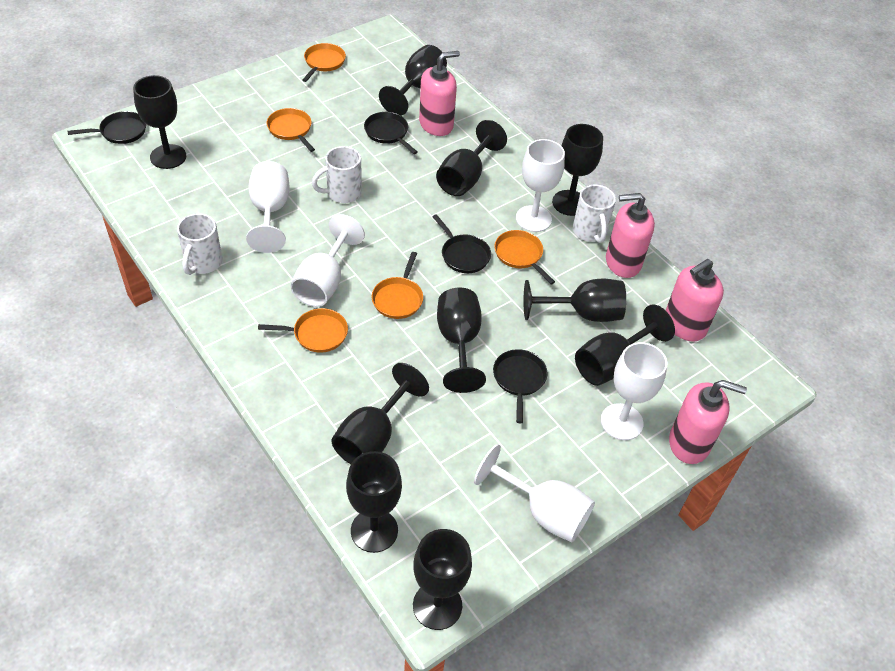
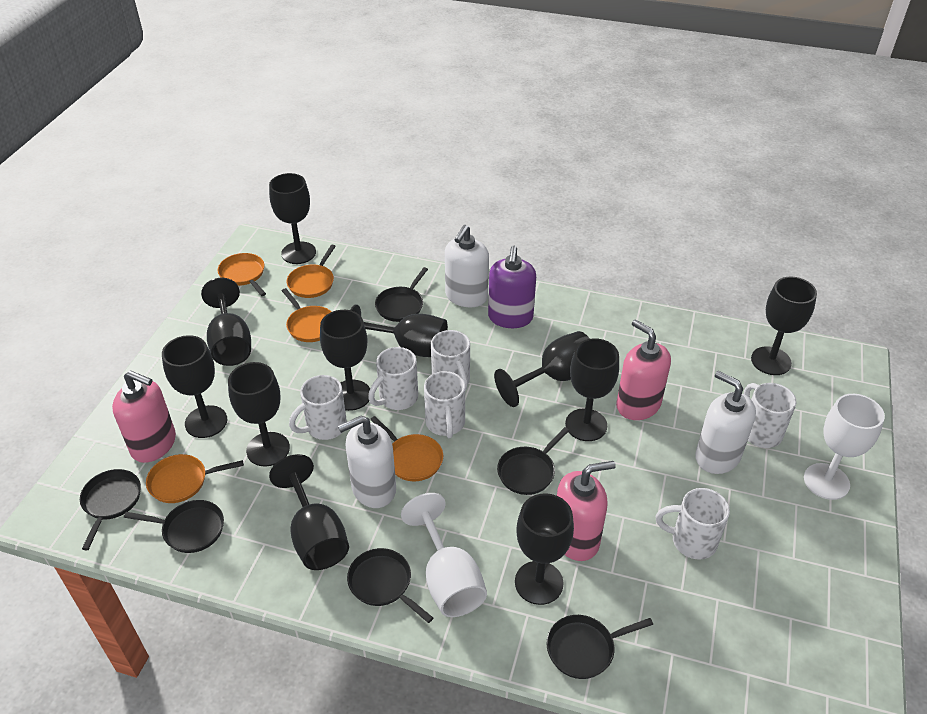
black goblet: 10 -> 11
black pan: 4 -> 6
pink soap dispenser: 4 -> 3
purple soap dispenser: 0 -> 1
white goblet: 5 -> 2
white mug: 3 -> 6
white soap dispenser: 0 -> 3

_Problem:_
Wherever the string "soap" appears in the listing above, show the whole line.

_Result:_
pink soap dispenser: 4 -> 3
purple soap dispenser: 0 -> 1
white soap dispenser: 0 -> 3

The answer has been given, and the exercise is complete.